◆ Work to be completed:
Please give the listing again, word for word, with nothing left out.

◆ Material for this task:
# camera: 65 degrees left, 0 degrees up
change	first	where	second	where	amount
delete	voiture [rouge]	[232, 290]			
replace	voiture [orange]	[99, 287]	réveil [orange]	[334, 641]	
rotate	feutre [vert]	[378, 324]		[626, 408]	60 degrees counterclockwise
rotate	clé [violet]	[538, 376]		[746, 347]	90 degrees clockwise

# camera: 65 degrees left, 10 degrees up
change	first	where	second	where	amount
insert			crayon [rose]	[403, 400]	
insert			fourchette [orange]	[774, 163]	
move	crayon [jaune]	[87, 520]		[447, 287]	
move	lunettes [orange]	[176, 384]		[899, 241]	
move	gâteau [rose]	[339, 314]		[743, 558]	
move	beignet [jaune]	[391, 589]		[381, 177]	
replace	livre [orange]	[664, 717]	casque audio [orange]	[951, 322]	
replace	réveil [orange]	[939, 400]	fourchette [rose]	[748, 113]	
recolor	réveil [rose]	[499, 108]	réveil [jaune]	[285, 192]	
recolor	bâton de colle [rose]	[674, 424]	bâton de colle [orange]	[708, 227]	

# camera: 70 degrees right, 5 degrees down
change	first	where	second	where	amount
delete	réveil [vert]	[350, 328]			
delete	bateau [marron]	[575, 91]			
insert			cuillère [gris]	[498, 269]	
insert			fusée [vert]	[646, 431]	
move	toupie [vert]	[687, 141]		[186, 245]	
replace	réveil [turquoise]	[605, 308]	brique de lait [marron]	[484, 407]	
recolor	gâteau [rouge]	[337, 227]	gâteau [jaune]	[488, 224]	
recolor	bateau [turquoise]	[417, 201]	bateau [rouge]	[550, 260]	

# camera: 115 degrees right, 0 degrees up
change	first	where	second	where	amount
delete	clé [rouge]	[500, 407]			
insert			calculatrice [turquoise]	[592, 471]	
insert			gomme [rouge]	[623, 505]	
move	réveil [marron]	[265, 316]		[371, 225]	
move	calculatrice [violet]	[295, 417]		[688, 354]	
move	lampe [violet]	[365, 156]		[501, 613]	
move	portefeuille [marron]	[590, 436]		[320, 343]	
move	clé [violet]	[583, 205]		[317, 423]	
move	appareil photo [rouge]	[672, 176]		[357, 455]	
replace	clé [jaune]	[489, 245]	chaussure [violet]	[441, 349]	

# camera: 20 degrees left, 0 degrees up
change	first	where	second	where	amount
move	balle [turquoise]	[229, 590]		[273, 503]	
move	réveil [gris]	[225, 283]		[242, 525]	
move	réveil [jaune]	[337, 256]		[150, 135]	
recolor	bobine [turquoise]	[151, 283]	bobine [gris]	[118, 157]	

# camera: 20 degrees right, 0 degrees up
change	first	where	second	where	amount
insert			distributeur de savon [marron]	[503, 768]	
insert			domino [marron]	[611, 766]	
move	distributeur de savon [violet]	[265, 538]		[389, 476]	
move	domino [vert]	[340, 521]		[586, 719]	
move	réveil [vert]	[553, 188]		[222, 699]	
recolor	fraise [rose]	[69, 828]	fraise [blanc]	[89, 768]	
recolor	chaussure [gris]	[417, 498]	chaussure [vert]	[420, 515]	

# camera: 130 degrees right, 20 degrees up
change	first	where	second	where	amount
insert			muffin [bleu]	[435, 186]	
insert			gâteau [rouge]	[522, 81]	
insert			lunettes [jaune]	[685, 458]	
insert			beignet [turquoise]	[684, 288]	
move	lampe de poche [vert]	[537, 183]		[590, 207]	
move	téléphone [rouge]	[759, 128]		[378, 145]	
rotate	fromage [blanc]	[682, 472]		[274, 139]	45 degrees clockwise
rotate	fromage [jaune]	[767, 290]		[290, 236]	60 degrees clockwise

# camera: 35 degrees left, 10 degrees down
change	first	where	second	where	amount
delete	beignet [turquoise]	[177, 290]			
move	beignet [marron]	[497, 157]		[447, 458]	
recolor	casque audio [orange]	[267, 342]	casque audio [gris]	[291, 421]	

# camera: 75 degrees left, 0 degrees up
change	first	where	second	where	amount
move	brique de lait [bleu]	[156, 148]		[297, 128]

◆ Solution to the exercise:
# camera: 65 degrees left, 0 degrees up
change	first	where	second	where	amount
delete	voiture [rouge]	[232, 290]			
replace	voiture [orange]	[99, 287]	réveil [orange]	[334, 641]	
rotate	feutre [vert]	[378, 324]		[626, 408]	60 degrees counterclockwise
rotate	clé [violet]	[538, 376]		[746, 347]	90 degrees clockwise

# camera: 65 degrees left, 10 degrees up
change	first	where	second	where	amount
insert			crayon [rose]	[403, 400]	
insert			fourchette [orange]	[774, 163]	
move	crayon [jaune]	[87, 520]		[447, 287]	
move	lunettes [orange]	[176, 384]		[899, 241]	
move	gâteau [rose]	[339, 314]		[743, 558]	
move	beignet [jaune]	[391, 589]		[381, 177]	
replace	livre [orange]	[664, 717]	casque audio [orange]	[951, 322]	
replace	réveil [orange]	[939, 400]	fourchette [rose]	[748, 113]	
recolor	réveil [rose]	[499, 108]	réveil [jaune]	[285, 192]	
recolor	bâton de colle [rose]	[674, 424]	bâton de colle [orange]	[708, 227]	

# camera: 70 degrees right, 5 degrees down
change	first	where	second	where	amount
delete	réveil [vert]	[350, 328]			
delete	bateau [marron]	[575, 91]			
insert			cuillère [gris]	[498, 269]	
insert			fusée [vert]	[646, 431]	
move	toupie [vert]	[687, 141]		[186, 245]	
replace	réveil [turquoise]	[605, 308]	brique de lait [marron]	[484, 407]	
recolor	gâteau [rouge]	[337, 227]	gâteau [jaune]	[488, 224]	
recolor	bateau [turquoise]	[417, 201]	bateau [rouge]	[550, 260]	

# camera: 115 degrees right, 0 degrees up
change	first	where	second	where	amount
delete	clé [rouge]	[500, 407]			
insert			calculatrice [turquoise]	[592, 471]	
insert			gomme [rouge]	[623, 505]	
move	réveil [marron]	[265, 316]		[371, 225]	
move	calculatrice [violet]	[295, 417]		[688, 354]	
move	lampe [violet]	[365, 156]		[501, 613]	
move	portefeuille [marron]	[590, 436]		[320, 343]	
move	clé [violet]	[583, 205]		[317, 423]	
move	appareil photo [rouge]	[672, 176]		[357, 455]	
replace	clé [jaune]	[489, 245]	chaussure [violet]	[441, 349]	

# camera: 20 degrees left, 0 degrees up
change	first	where	second	where	amount
move	balle [turquoise]	[229, 590]		[273, 503]	
move	réveil [gris]	[225, 283]		[242, 525]	
move	réveil [jaune]	[337, 256]		[150, 135]	
recolor	bobine [turquoise]	[151, 283]	bobine [gris]	[118, 157]	

# camera: 20 degrees right, 0 degrees up
change	first	where	second	where	amount
insert			distributeur de savon [marron]	[503, 768]	
insert			domino [marron]	[611, 766]	
move	distributeur de savon [violet]	[265, 538]		[389, 476]	
move	domino [vert]	[340, 521]		[586, 719]	
move	réveil [vert]	[553, 188]		[222, 699]	
recolor	fraise [rose]	[69, 828]	fraise [blanc]	[89, 768]	
recolor	chaussure [gris]	[417, 498]	chaussure [vert]	[420, 515]	

# camera: 130 degrees right, 20 degrees up
change	first	where	second	where	amount
insert			muffin [bleu]	[435, 186]	
insert			gâteau [rouge]	[522, 81]	
insert			lunettes [jaune]	[685, 458]	
insert			beignet [turquoise]	[684, 288]	
move	lampe de poche [vert]	[537, 183]		[590, 207]	
move	téléphone [rouge]	[759, 128]		[378, 145]	
rotate	fromage [blanc]	[682, 472]		[274, 139]	45 degrees clockwise
rotate	fromage [jaune]	[767, 290]		[290, 236]	60 degrees clockwise

# camera: 35 degrees left, 10 degrees down
change	first	where	second	where	amount
delete	beignet [turquoise]	[177, 290]			
move	beignet [marron]	[497, 157]		[447, 458]	
recolor	casque audio [orange]	[267, 342]	casque audio [gris]	[291, 421]	

# camera: 75 degrees left, 0 degrees up
change	first	where	second	where	amount
move	brique de lait [bleu]	[156, 148]		[297, 128]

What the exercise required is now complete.